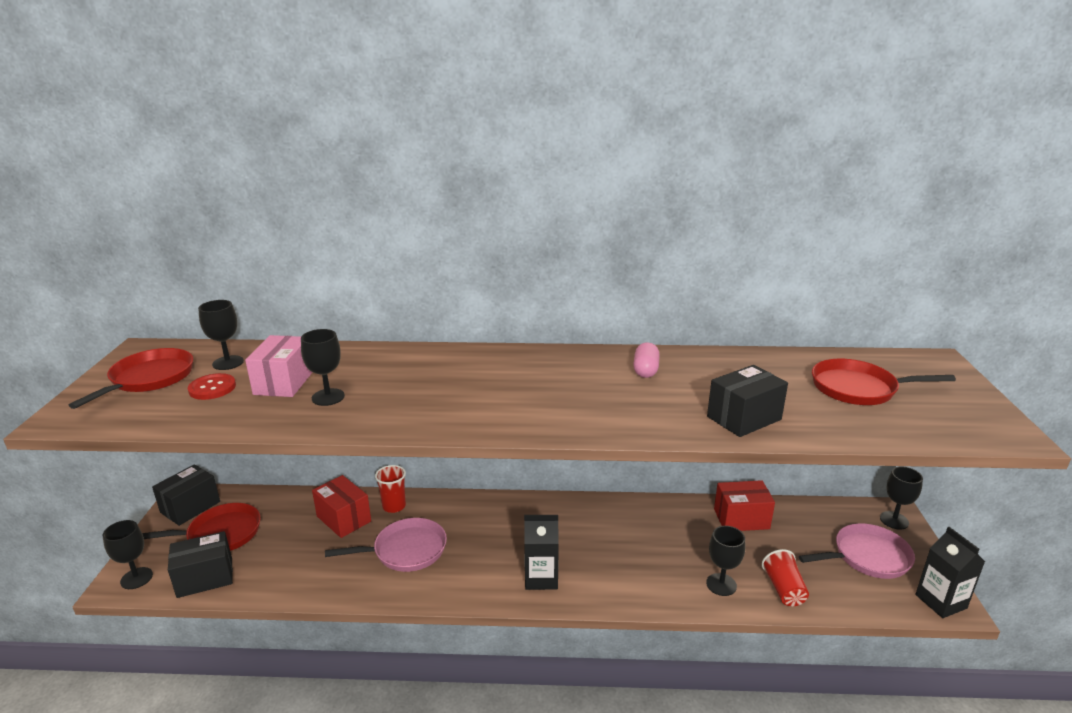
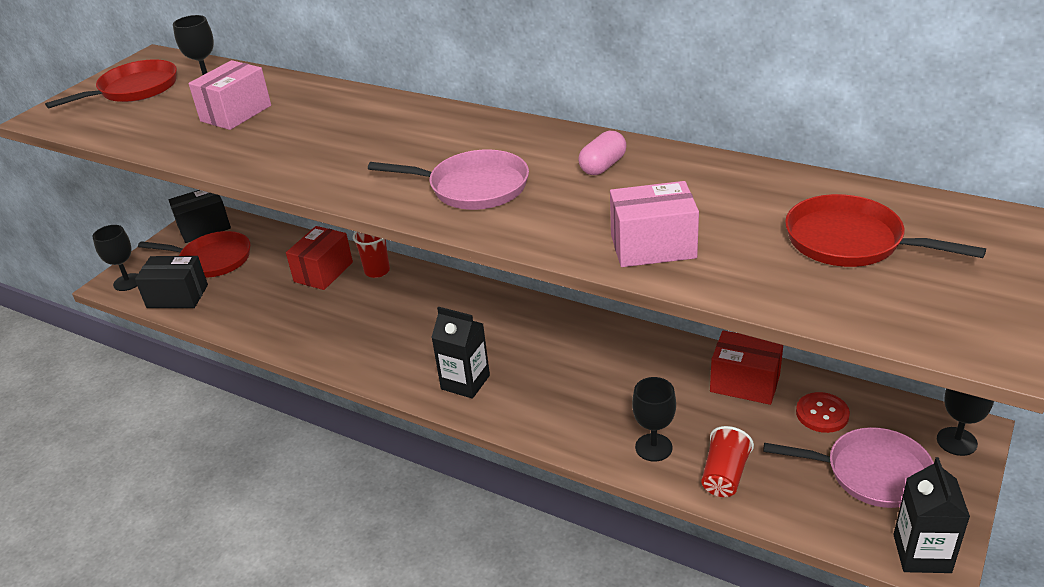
camera: 30 degrees right, 10 degrees up
(212, 388) = (174, 108): red button -> red button (822, 414)
(328, 397) = (259, 136): black goblet -> none
(344, 519) = (323, 272): red box -> red box turned 45 degrees clockwise
(406, 550) = (357, 318): pink pan -> pink pan (473, 187)
(744, 418) = (653, 246): black box -> pink box

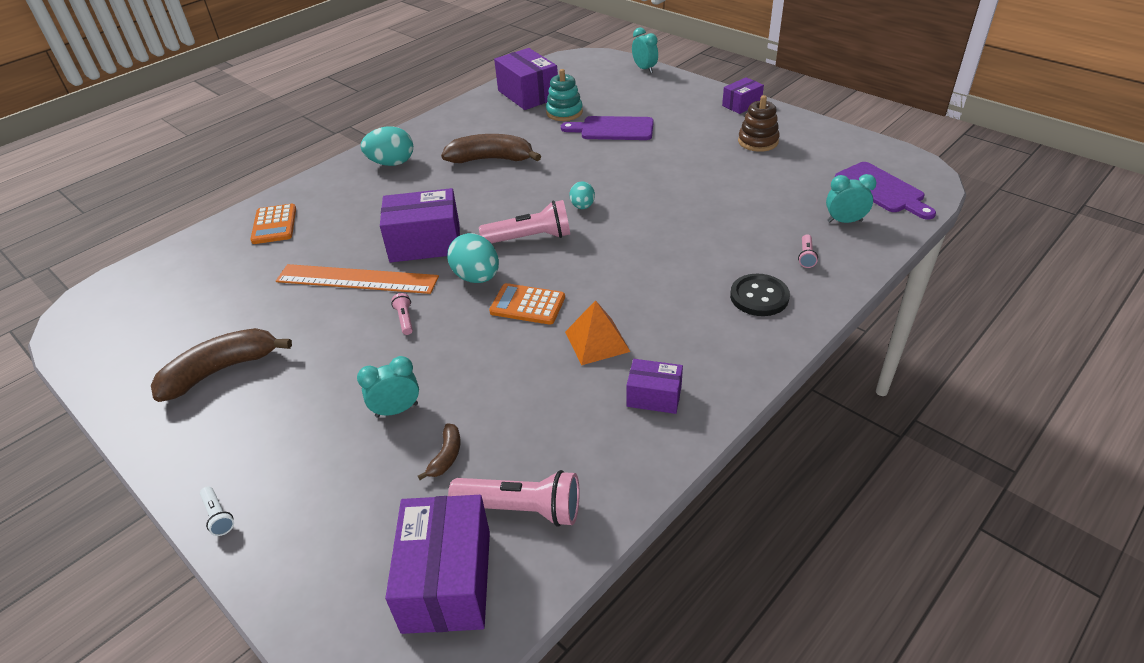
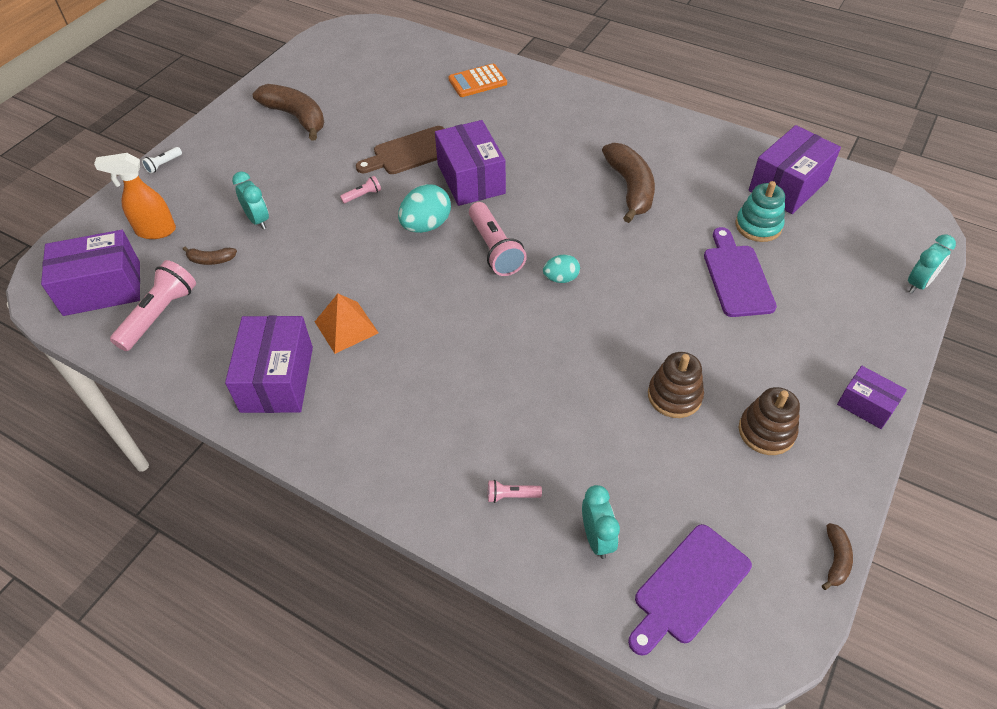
camera: 75 degrees right, 10 degrees up
(357, 279) = (411, 152): orange ruler -> brown cutting board
(359, 520) = (155, 231): none -> orange spray bottle
(392, 163) = (598, 120): turquoise egg -> none
(522, 508) = (159, 314): pink flashlight -> pink flashlight turned 150 degrees counterclockwise
(527, 305) = (391, 268): orange calculator -> none
(654, 396) = (277, 379): purple box -> purple box, size x1.78
(720, 171) = (674, 396): none -> brown stacking toy
(759, 297) = (429, 452): black button -> none
(858, 136) = (835, 560): none -> brown banana

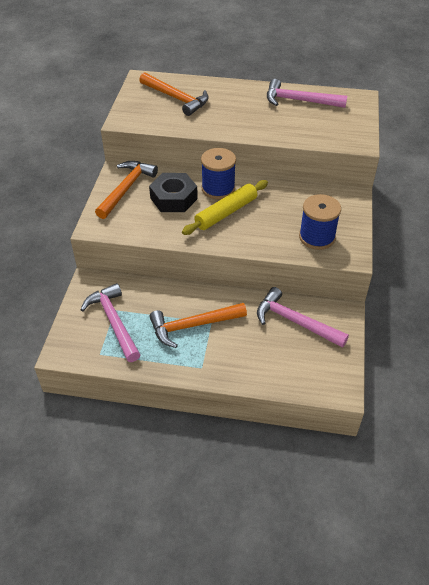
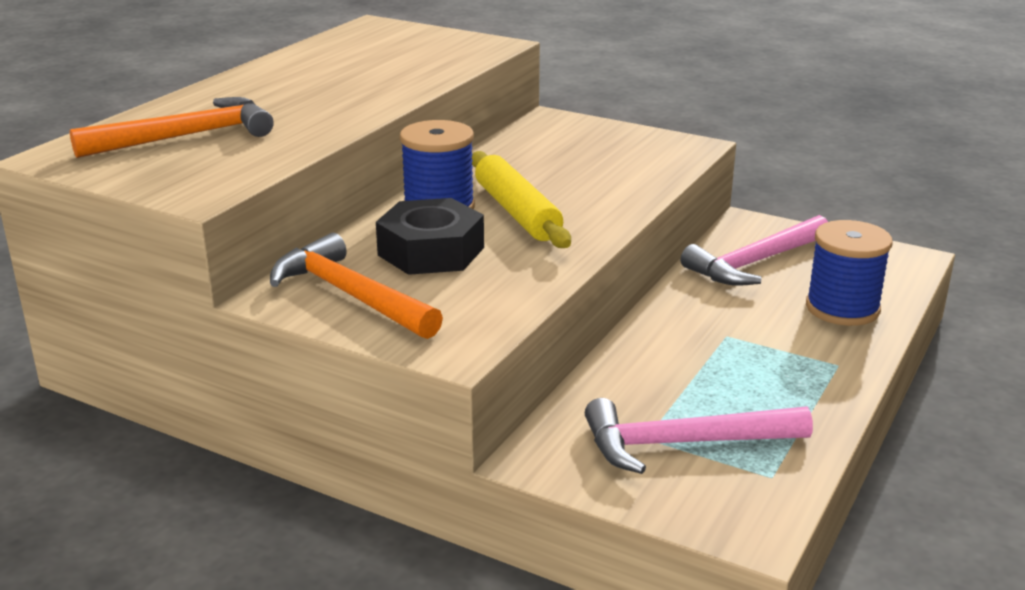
camera: 70 degrees left, 20 degrees down
(193, 326) = (730, 355): orange hammer -> none
(299, 101) = (331, 56): pink hammer -> none
(317, 237) = (633, 158): blue spool -> blue spool (842, 308)

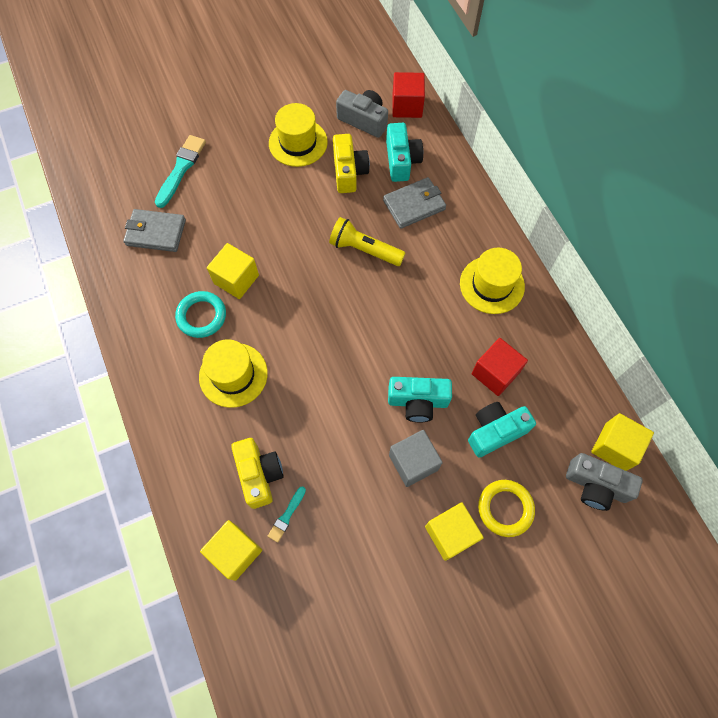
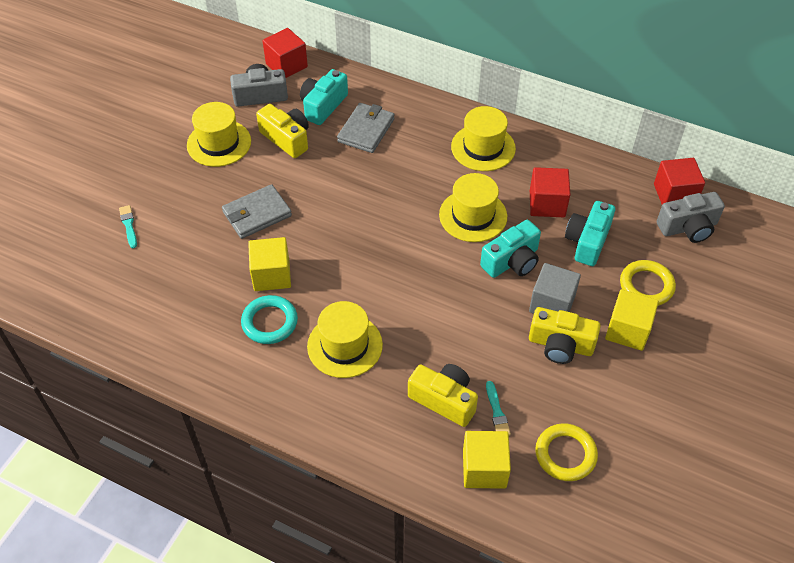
camera: 40 degrees left, 15 degrees down
(156, 232) = (157, 288): grey wallet -> grey wallet (257, 214)
(181, 169) = (129, 225): turquoise brush -> turquoise brush, size x0.55
(302, 592) = (565, 454): none -> yellow ring
(364, 250) = (359, 185): yellow flashlight -> none
(385, 502) = (560, 345): none -> yellow camera
(401, 161) = (323, 106): turquoise camera -> turquoise camera turned 105 degrees counterclockwise
(425, 339) = (473, 216): none -> yellow hat
(614, 447) = (674, 195): yellow cube -> red cube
----
**WHAT IS NEEDED**
Your output should be an exact transcription of the line that holds "camera: 40 degrees left, 15 degrees down" and each line after it through the end of the listing above.

**COMPLETED TASK**
camera: 40 degrees left, 15 degrees down
(156, 232) = (157, 288): grey wallet -> grey wallet (257, 214)
(181, 169) = (129, 225): turquoise brush -> turquoise brush, size x0.55
(302, 592) = (565, 454): none -> yellow ring
(364, 250) = (359, 185): yellow flashlight -> none
(385, 502) = (560, 345): none -> yellow camera
(401, 161) = (323, 106): turquoise camera -> turquoise camera turned 105 degrees counterclockwise
(425, 339) = (473, 216): none -> yellow hat
(614, 447) = (674, 195): yellow cube -> red cube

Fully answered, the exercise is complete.